**Task objective:** Show every line of the data where the word "lemon" can be found.

※

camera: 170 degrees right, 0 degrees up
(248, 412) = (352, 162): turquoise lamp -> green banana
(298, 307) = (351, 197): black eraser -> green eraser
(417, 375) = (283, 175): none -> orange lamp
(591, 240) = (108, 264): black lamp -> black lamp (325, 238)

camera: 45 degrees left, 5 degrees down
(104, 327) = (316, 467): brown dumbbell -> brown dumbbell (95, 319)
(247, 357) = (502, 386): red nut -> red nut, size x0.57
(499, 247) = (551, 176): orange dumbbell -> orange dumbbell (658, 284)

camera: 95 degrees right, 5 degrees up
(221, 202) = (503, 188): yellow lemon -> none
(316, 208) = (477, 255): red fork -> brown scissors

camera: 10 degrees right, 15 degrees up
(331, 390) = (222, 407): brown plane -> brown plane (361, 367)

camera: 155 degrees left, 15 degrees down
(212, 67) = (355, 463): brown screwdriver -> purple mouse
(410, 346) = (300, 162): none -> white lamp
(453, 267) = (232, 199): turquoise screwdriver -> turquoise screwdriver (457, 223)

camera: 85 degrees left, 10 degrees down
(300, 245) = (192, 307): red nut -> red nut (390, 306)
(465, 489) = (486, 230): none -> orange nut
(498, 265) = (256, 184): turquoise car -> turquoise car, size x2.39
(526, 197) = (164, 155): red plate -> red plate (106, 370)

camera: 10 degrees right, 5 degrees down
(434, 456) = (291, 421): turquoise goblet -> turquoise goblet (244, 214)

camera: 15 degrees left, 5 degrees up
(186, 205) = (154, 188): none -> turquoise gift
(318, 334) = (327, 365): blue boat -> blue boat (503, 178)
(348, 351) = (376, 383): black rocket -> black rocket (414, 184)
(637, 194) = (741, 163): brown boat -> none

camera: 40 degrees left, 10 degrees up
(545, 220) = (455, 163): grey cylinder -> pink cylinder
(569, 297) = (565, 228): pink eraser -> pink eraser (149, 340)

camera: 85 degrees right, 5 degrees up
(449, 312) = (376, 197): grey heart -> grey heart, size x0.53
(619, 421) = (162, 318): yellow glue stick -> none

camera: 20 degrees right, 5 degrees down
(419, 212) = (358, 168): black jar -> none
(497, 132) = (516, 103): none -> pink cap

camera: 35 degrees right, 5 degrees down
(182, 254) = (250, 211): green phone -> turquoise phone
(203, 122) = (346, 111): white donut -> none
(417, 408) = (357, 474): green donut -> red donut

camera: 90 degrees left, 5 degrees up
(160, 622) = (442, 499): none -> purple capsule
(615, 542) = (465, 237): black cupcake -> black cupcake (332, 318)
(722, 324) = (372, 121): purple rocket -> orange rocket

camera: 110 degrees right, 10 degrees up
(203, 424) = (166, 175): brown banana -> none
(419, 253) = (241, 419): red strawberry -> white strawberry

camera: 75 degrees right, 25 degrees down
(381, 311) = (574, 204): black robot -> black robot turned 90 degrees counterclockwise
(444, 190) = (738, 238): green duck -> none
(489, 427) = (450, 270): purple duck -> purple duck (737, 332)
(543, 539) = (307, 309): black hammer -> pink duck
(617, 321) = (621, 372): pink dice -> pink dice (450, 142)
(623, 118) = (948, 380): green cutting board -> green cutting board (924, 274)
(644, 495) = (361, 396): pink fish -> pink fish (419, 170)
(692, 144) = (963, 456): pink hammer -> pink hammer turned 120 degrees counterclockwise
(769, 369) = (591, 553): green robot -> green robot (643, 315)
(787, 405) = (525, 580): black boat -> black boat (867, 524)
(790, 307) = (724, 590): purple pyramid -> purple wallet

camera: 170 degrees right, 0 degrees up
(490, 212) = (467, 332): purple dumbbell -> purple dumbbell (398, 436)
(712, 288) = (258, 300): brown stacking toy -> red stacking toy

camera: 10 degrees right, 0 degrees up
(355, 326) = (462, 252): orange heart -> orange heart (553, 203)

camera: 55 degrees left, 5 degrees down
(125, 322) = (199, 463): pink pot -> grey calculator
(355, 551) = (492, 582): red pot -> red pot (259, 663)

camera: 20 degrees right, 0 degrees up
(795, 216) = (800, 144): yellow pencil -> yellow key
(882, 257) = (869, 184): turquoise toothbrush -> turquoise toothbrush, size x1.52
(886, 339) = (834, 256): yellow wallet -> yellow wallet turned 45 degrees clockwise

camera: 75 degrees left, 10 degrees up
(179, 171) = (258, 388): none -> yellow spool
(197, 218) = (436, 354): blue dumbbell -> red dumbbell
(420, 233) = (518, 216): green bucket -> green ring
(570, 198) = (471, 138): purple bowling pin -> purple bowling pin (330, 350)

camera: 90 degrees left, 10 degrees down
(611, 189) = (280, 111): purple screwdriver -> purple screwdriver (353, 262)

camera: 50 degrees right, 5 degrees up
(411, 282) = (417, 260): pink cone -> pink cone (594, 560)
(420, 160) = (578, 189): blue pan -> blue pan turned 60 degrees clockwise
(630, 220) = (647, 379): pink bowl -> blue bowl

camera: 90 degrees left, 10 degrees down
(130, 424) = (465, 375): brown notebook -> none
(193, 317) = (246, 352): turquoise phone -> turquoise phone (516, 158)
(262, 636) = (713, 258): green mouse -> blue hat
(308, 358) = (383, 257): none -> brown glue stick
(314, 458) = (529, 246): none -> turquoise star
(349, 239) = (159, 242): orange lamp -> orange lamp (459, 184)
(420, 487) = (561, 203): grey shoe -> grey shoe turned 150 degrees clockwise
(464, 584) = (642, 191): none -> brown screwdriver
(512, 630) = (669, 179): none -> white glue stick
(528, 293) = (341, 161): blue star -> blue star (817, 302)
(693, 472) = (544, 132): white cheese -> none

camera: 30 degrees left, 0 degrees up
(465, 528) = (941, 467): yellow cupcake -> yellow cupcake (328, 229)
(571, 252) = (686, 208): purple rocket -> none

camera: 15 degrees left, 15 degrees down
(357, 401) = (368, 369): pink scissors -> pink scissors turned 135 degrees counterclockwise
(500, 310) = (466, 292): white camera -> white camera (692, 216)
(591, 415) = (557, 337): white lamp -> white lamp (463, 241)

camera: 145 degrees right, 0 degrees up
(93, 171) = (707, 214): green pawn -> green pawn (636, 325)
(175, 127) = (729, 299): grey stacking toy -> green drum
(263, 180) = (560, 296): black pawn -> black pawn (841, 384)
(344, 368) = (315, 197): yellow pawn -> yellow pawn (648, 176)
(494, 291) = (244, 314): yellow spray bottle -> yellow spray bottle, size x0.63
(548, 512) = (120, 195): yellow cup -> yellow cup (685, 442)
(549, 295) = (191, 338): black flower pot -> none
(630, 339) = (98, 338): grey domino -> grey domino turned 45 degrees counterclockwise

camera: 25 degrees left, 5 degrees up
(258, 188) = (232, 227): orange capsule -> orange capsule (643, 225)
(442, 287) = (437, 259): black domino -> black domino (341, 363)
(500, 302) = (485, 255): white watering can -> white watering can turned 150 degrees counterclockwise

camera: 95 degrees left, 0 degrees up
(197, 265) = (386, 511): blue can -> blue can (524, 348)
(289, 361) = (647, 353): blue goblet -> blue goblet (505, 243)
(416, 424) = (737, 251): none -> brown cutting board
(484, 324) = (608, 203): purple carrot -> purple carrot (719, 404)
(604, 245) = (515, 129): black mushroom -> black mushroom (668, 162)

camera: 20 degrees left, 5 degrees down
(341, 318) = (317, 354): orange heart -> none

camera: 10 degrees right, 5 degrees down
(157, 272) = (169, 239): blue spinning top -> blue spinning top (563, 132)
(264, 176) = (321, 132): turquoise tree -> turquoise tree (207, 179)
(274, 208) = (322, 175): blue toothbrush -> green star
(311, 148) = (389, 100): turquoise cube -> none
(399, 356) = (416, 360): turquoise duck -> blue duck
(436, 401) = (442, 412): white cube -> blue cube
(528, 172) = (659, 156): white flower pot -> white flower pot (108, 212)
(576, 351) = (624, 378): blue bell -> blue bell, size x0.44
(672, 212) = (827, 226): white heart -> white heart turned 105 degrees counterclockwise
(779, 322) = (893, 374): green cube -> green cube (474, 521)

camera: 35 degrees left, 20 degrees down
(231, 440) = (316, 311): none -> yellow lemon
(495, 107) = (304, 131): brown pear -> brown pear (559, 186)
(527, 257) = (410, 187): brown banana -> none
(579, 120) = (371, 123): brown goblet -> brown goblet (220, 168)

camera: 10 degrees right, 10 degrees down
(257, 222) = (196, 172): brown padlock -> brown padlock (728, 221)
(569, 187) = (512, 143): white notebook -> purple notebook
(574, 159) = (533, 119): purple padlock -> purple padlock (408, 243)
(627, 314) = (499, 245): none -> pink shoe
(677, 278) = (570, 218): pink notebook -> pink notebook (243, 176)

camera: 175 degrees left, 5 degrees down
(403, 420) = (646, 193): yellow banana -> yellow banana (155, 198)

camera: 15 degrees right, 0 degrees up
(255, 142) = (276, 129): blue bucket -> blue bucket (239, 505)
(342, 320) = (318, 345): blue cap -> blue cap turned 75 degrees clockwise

※

**Reply to the task:**
(221, 202) = (503, 188): yellow lemon -> none
(231, 440) = (316, 311): none -> yellow lemon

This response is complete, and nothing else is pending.